Instructions to follow – Each line of the records that holds the word "white" should be copied out.

Stored entries –
┄┄┄┄┄┄┄┄┄┄

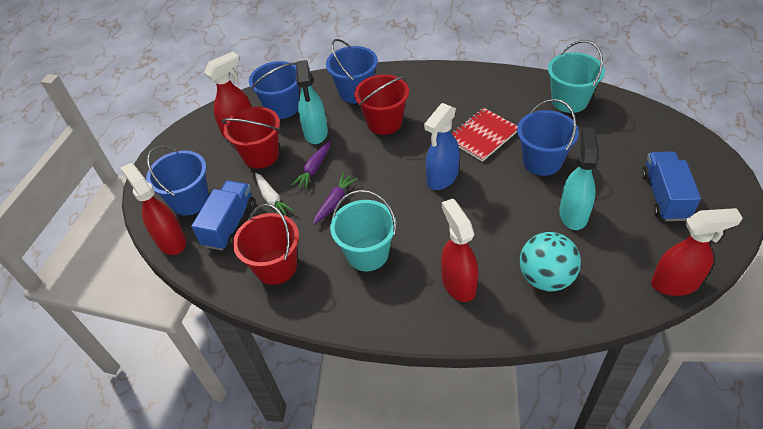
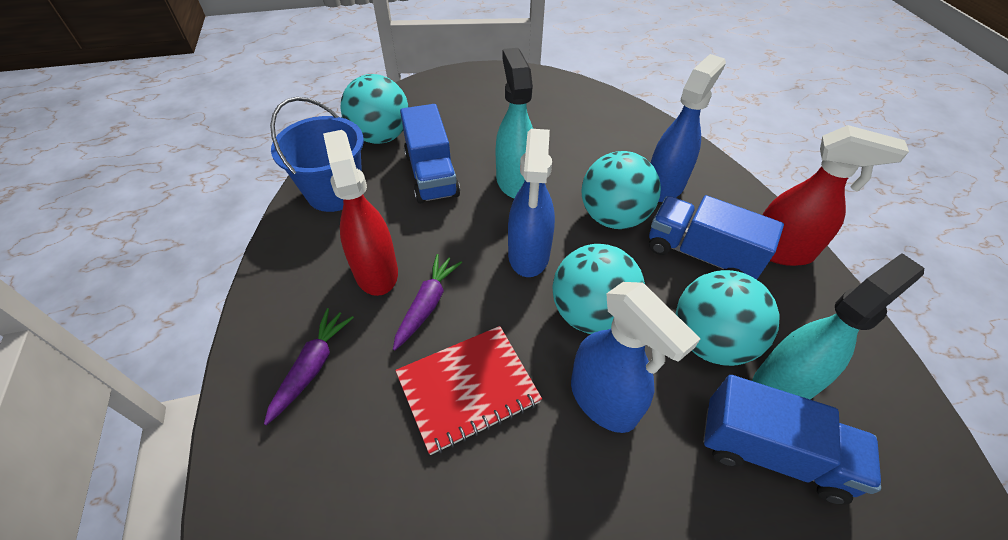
blue bucket: 4 -> 1
blue spray bottle: 1 -> 3
blue truck: 2 -> 3
red bucket: 3 -> 0
red spray bottle: 4 -> 2
turquoise ball: 1 -> 4
turquoise bucket: 2 -> 0
white carrot: 1 -> 0

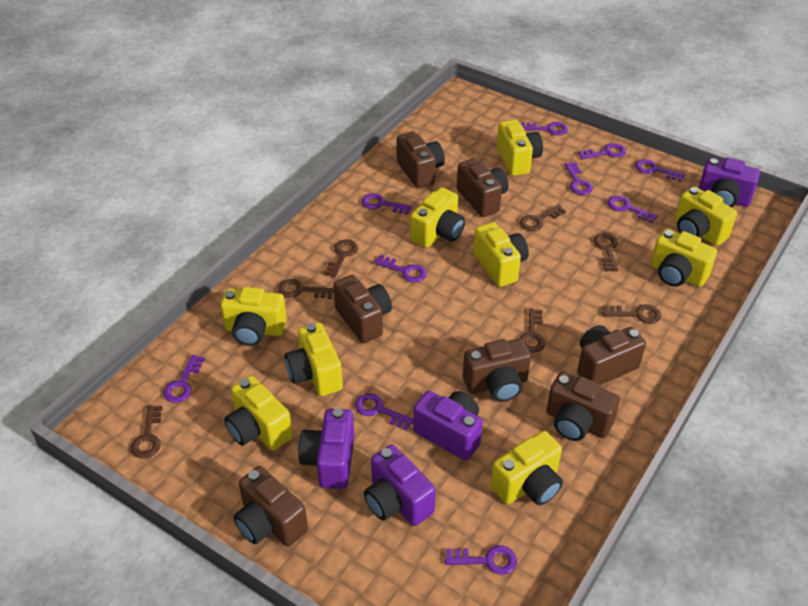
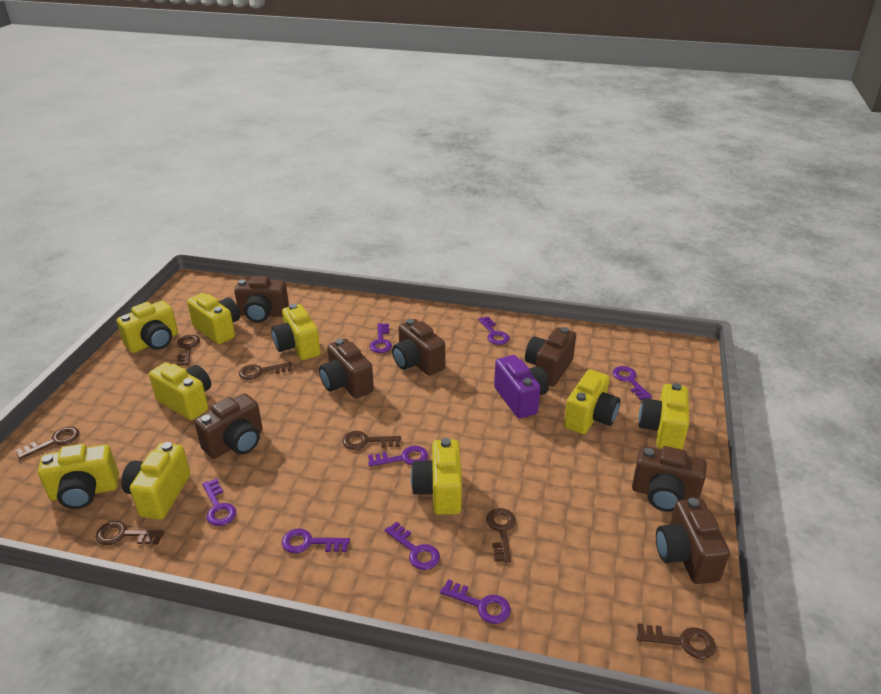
purple camera: 4 -> 1
purple key: 10 -> 8

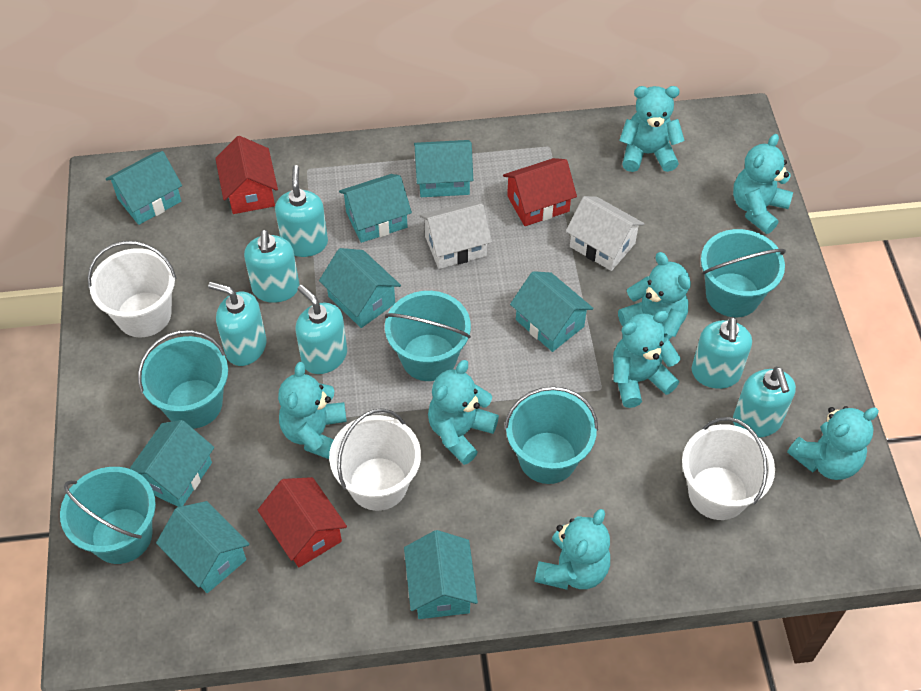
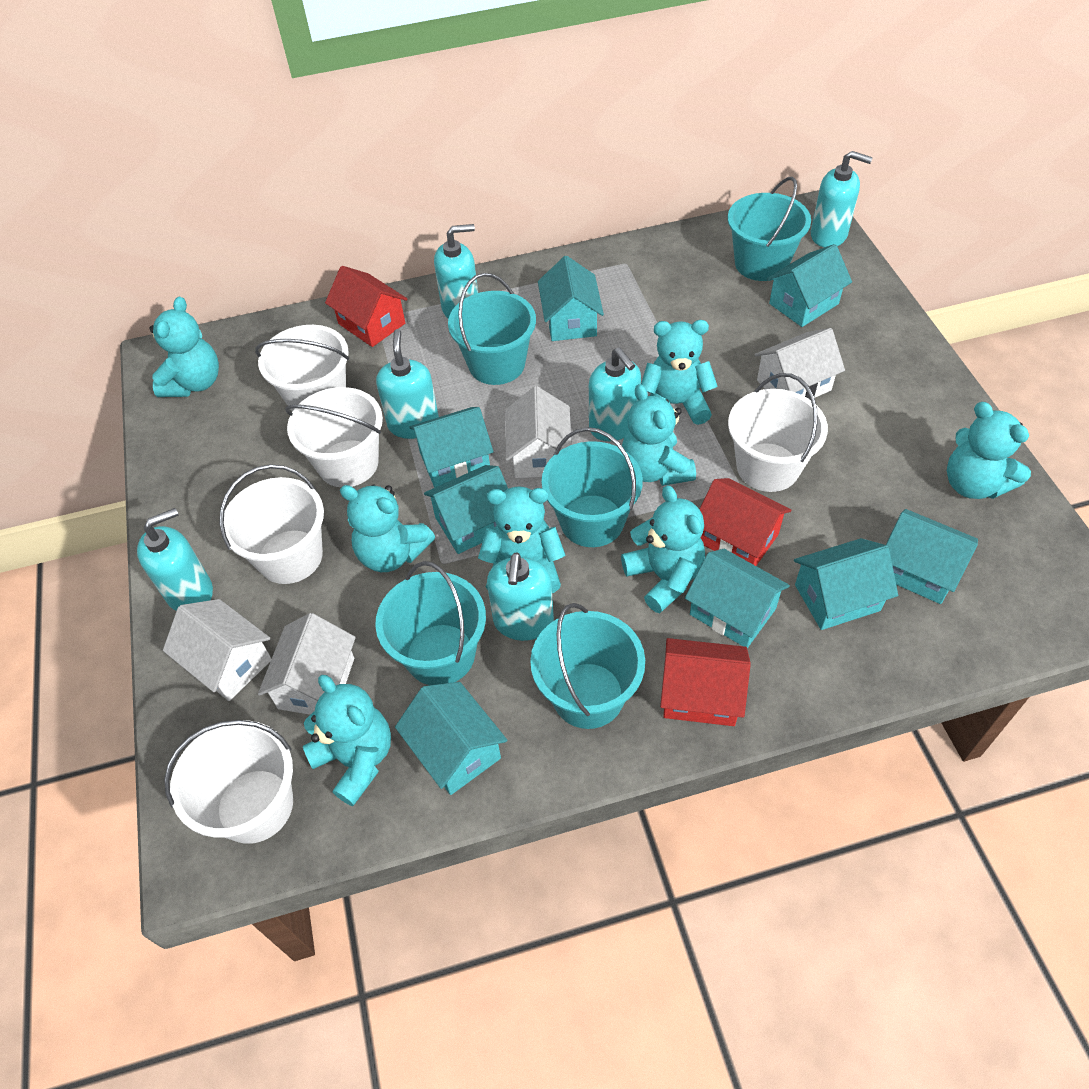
white bucket: 3 -> 5
white house: 2 -> 4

┄┄┄┄┄┄┄┄┄┄

Task answer –
white carrot: 1 -> 0
white bucket: 3 -> 5
white house: 2 -> 4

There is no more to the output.